*** Dataset content

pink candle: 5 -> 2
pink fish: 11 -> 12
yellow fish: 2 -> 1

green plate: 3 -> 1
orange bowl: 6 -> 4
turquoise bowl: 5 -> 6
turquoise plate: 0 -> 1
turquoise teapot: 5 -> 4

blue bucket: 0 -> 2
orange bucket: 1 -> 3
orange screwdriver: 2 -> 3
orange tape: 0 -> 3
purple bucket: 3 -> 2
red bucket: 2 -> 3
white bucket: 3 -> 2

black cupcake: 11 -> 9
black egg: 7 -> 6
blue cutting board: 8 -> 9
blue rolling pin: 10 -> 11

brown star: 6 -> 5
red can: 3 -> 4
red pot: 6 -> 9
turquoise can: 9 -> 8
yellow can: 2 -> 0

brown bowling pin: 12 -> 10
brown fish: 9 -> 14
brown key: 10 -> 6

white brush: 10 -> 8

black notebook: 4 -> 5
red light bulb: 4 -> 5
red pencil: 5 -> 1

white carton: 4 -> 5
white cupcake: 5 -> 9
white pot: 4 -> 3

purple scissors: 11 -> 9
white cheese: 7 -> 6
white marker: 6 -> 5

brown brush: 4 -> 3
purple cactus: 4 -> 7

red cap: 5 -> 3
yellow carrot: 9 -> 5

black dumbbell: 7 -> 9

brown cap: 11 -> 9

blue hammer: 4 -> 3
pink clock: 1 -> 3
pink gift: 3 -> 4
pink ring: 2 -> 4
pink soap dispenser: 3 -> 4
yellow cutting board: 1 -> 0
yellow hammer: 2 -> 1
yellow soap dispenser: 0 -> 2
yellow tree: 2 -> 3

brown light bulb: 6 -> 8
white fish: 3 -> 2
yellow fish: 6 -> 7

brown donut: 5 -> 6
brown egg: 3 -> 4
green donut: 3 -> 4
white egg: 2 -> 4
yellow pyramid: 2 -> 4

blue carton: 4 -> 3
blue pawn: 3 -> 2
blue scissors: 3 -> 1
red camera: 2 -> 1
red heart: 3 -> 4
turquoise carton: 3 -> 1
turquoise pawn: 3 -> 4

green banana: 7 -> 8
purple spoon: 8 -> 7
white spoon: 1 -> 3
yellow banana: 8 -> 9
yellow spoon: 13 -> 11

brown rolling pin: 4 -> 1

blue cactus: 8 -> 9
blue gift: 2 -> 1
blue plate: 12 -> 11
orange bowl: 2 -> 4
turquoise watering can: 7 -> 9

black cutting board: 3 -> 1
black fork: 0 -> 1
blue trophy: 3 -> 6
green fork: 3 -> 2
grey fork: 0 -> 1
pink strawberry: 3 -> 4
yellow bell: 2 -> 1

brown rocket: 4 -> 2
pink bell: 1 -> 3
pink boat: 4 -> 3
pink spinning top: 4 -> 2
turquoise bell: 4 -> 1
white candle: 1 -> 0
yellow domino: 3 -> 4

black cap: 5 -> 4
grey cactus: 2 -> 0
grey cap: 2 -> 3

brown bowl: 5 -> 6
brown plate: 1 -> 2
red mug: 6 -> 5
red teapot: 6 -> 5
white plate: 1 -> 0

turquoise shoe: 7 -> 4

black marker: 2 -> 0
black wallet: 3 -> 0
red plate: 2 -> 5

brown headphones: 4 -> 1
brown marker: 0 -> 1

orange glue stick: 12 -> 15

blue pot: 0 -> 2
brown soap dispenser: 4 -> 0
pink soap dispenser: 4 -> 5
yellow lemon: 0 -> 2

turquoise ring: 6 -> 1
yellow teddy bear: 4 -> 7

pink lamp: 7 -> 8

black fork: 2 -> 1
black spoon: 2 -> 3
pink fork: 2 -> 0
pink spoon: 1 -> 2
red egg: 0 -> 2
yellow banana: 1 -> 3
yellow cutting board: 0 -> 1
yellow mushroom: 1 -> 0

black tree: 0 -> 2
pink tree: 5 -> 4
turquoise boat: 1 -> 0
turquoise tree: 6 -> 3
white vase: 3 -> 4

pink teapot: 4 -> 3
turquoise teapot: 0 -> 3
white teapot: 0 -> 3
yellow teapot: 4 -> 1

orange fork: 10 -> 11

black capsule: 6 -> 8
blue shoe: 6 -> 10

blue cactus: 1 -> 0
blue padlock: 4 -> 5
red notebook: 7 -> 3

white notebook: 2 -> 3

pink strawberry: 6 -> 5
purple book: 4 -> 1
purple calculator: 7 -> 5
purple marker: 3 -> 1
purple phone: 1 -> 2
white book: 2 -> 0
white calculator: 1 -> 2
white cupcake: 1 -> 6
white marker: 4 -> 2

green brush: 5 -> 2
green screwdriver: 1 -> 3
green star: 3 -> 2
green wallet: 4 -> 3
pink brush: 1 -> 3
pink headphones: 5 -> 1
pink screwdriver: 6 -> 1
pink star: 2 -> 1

******

== Problem ==
Using the records above, determine how many lines hold the word "green", and answer with that figure only.

== Worked solution ==
8